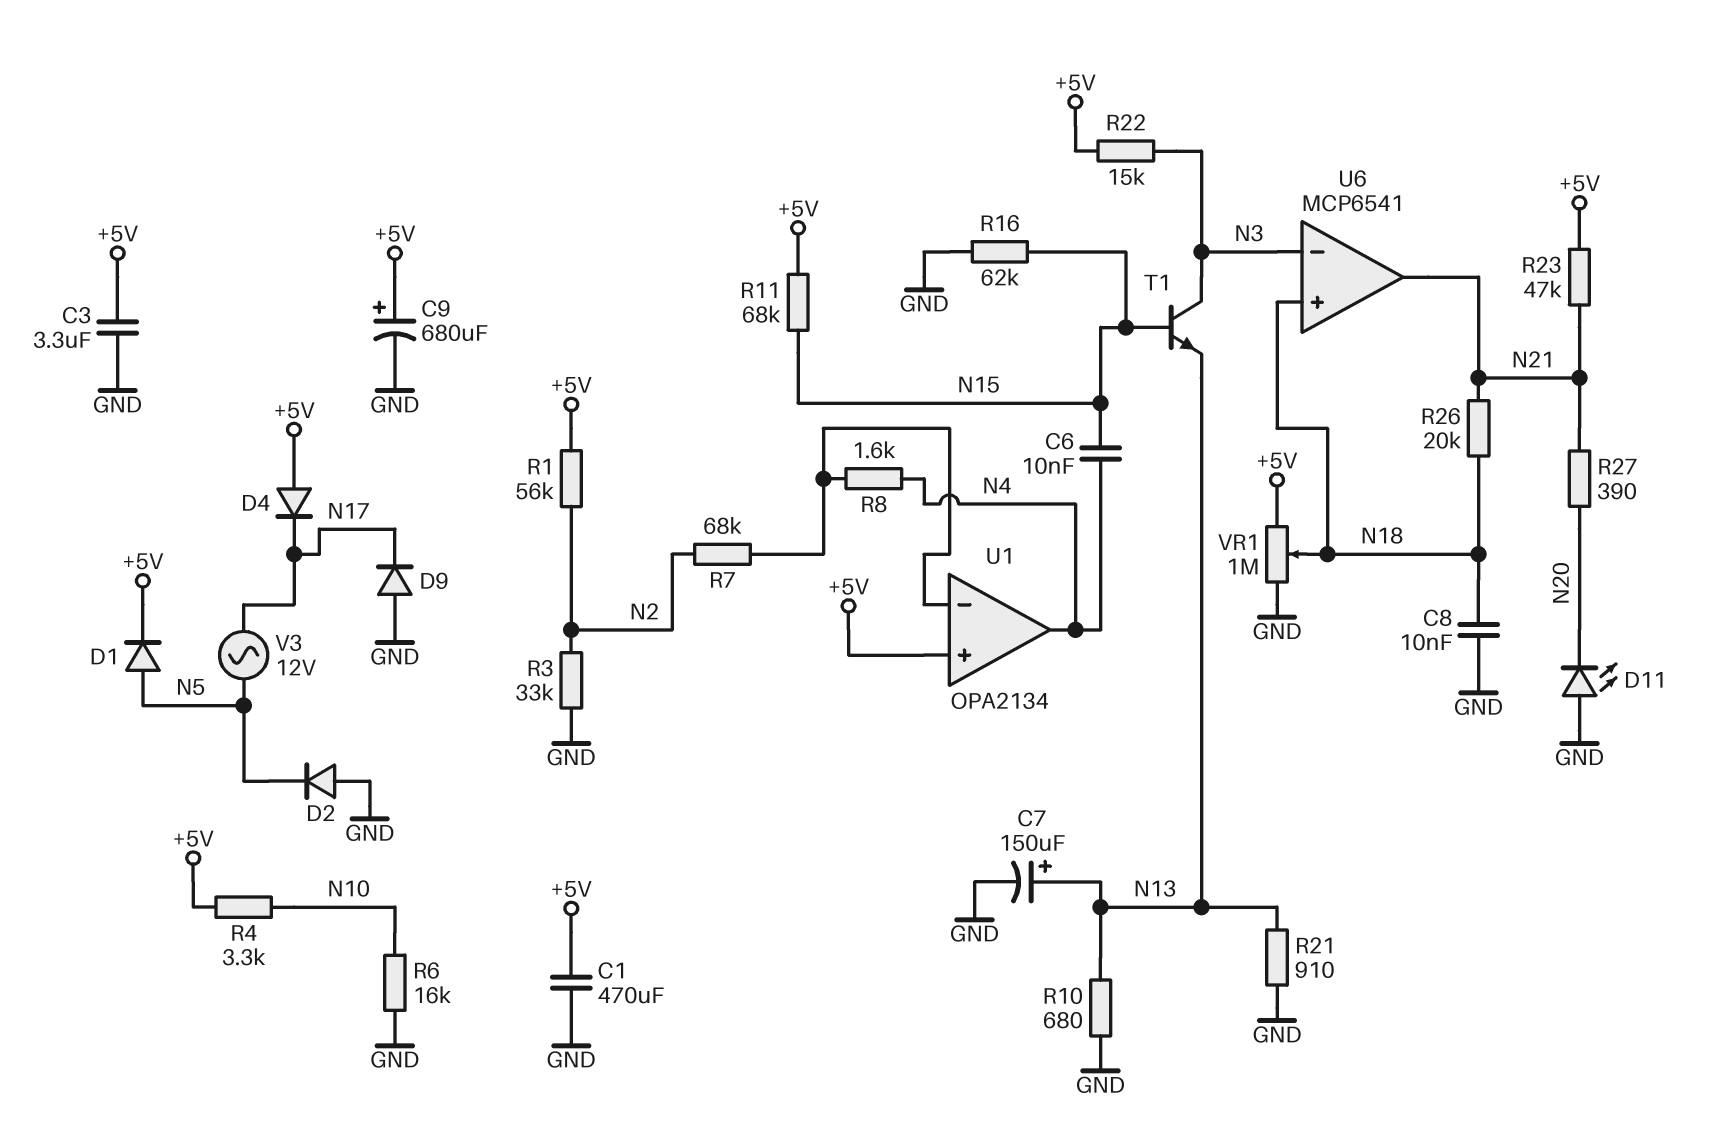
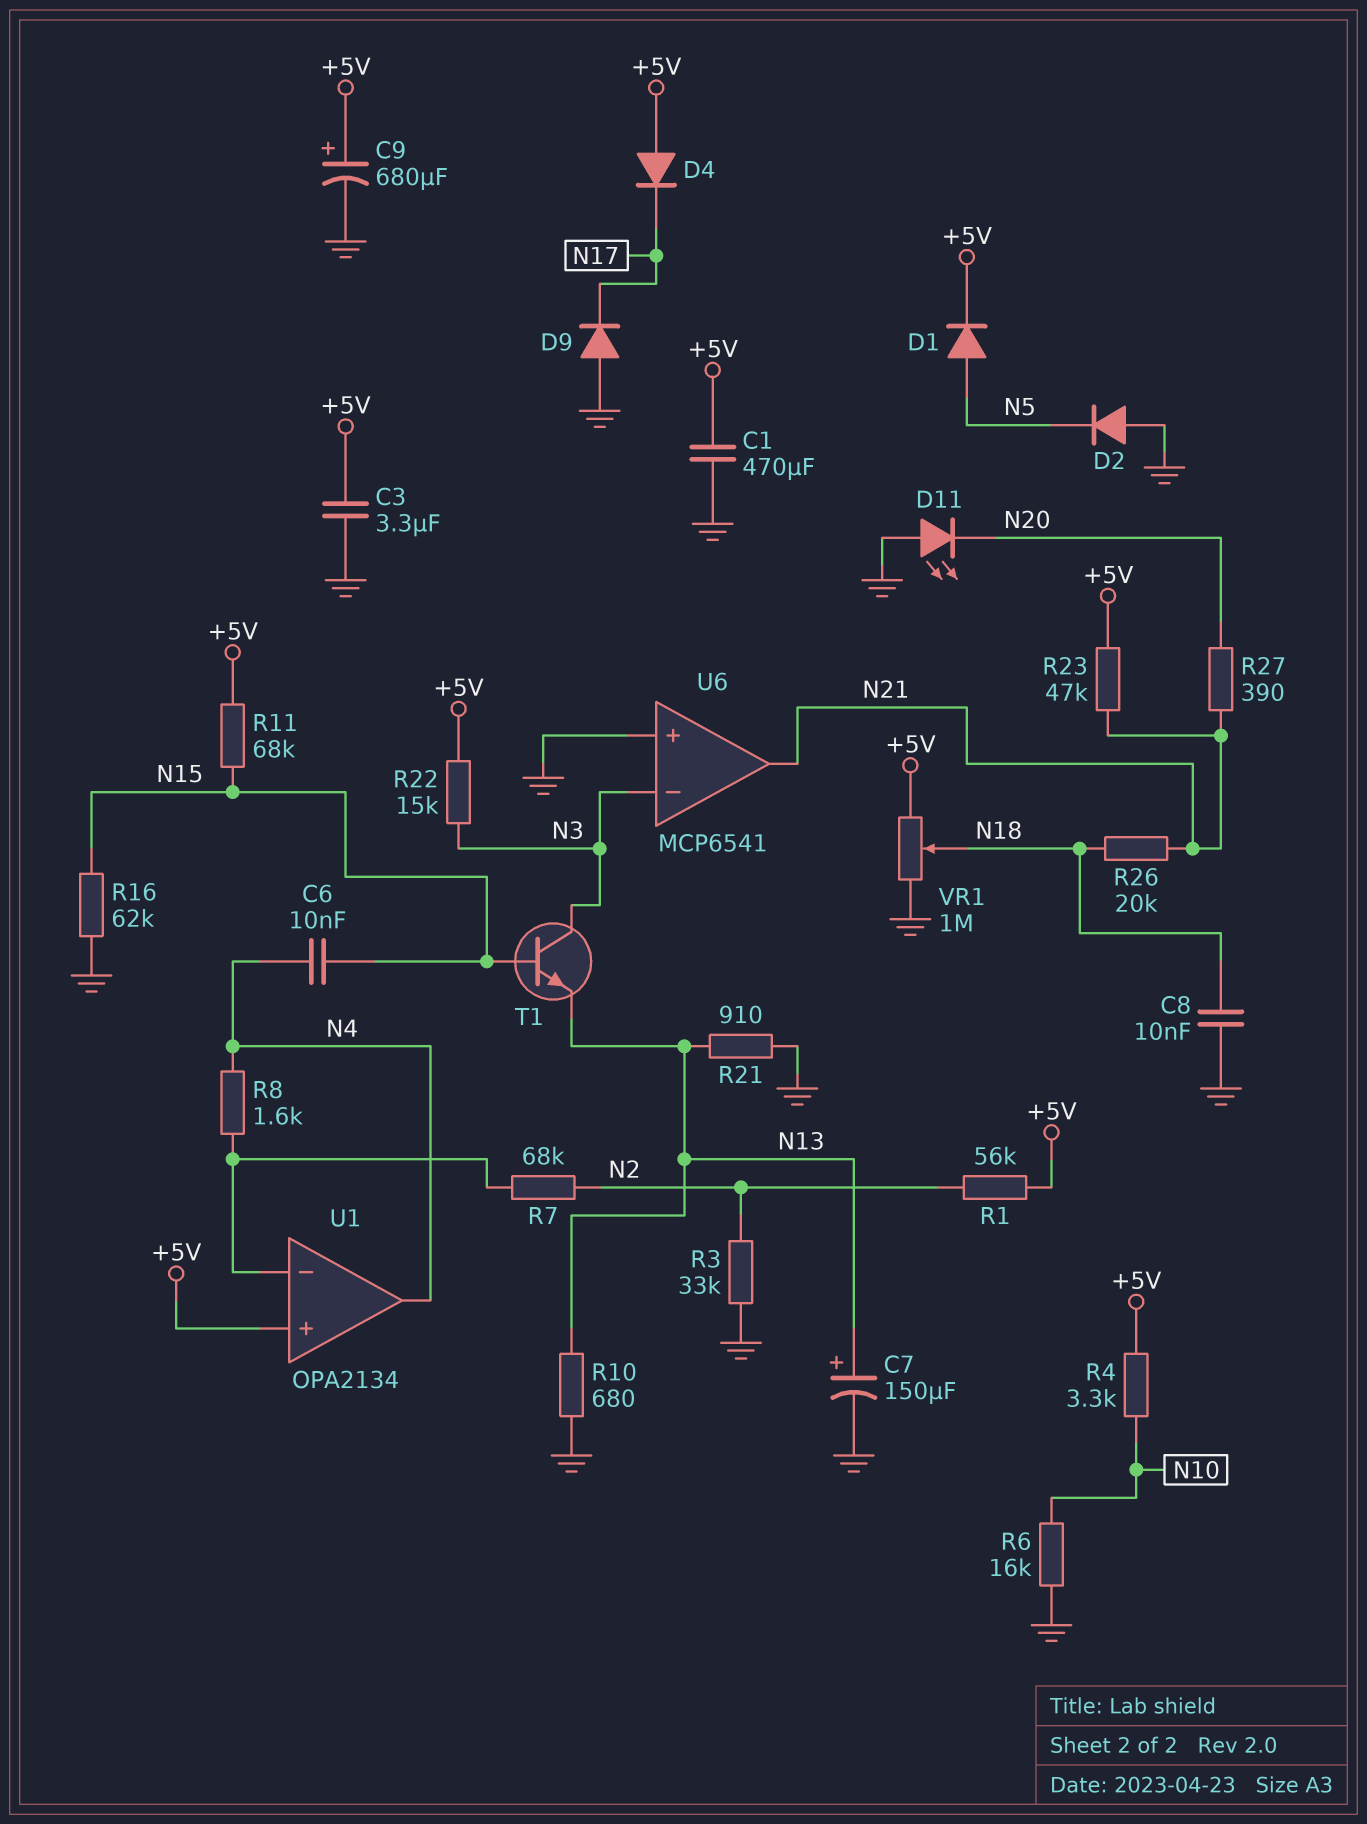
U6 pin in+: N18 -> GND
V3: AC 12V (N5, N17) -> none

---

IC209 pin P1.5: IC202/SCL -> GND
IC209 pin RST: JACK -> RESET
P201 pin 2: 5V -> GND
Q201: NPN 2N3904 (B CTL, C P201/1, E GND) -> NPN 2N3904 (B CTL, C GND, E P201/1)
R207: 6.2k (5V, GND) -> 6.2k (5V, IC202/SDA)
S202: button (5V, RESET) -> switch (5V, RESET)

--

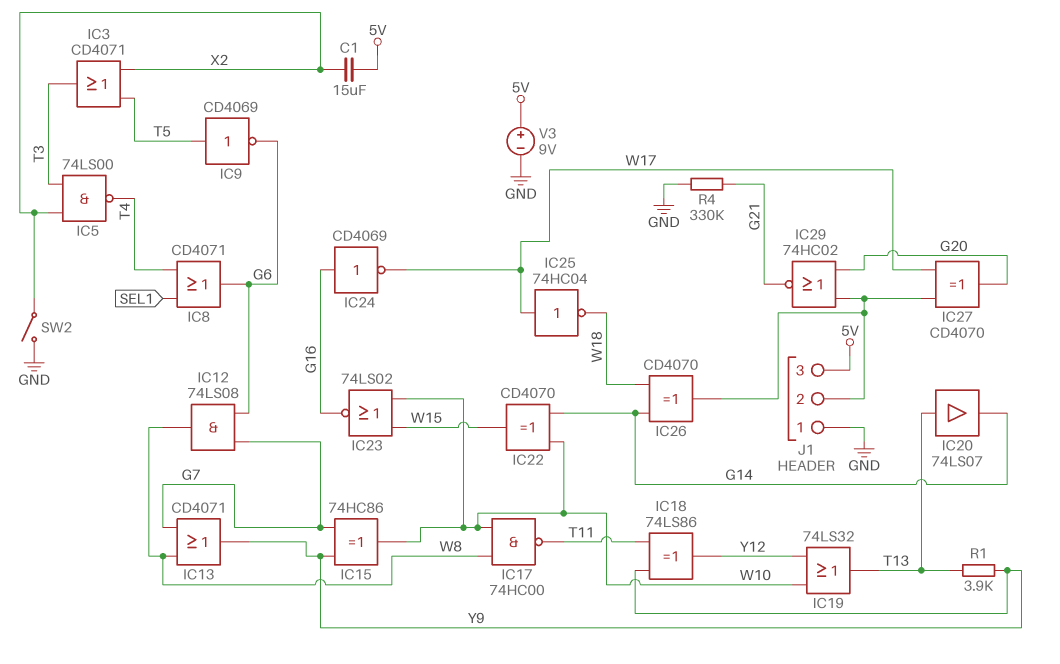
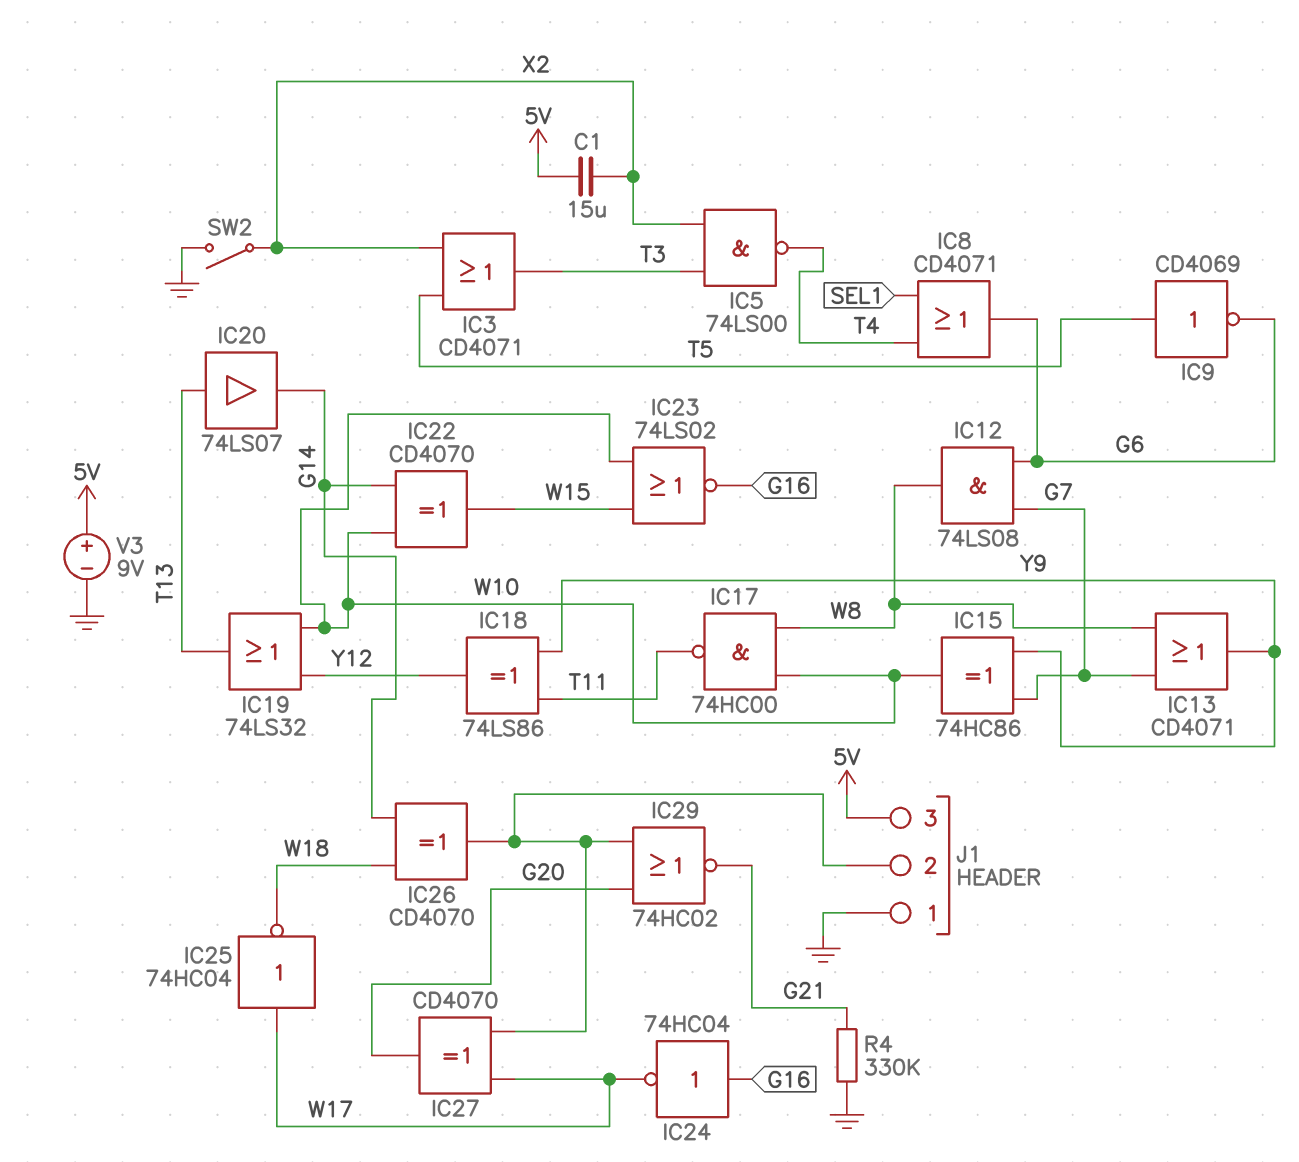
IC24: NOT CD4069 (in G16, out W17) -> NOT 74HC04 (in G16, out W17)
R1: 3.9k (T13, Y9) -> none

Task statement: Return the span of lines in the data above that opens at the line with "IC209 pin P1.5: IC202/SCL -> GND" and closes at the line with "S202: button (5V, RESET)", exactly, ends included, nothing else.

Reply:
IC209 pin P1.5: IC202/SCL -> GND
IC209 pin RST: JACK -> RESET
P201 pin 2: 5V -> GND
Q201: NPN 2N3904 (B CTL, C P201/1, E GND) -> NPN 2N3904 (B CTL, C GND, E P201/1)
R207: 6.2k (5V, GND) -> 6.2k (5V, IC202/SDA)
S202: button (5V, RESET) -> switch (5V, RESET)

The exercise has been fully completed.